**To do**
Using the listing below, report all lines holding the word "cake".

**Task data**

+ + + + + + +

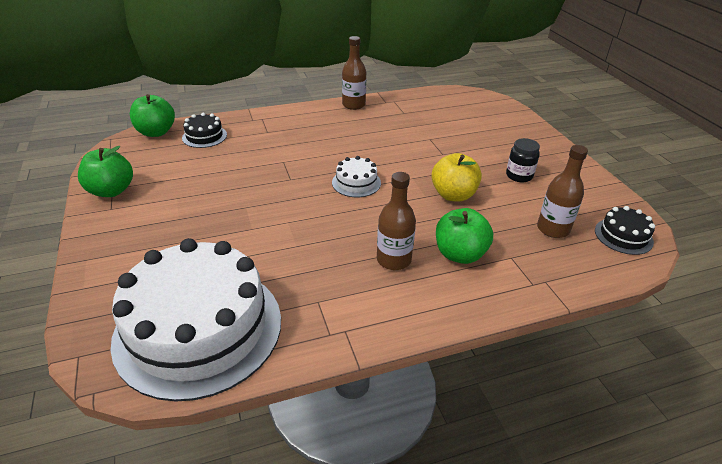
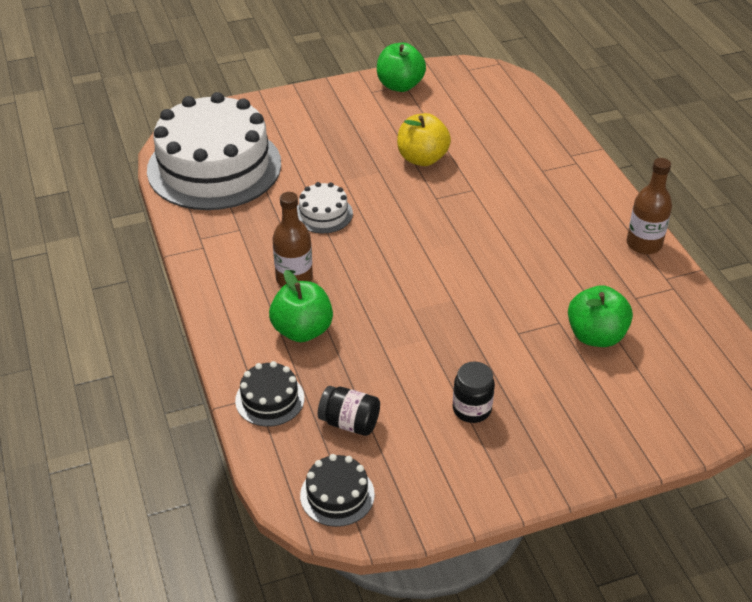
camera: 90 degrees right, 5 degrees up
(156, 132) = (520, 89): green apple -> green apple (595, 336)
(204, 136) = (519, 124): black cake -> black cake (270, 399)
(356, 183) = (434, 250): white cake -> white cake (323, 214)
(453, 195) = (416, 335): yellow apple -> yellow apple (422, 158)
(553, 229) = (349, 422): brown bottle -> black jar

+ + + + + + +

**Exercise solution**
(204, 136) = (519, 124): black cake -> black cake (270, 399)
(356, 183) = (434, 250): white cake -> white cake (323, 214)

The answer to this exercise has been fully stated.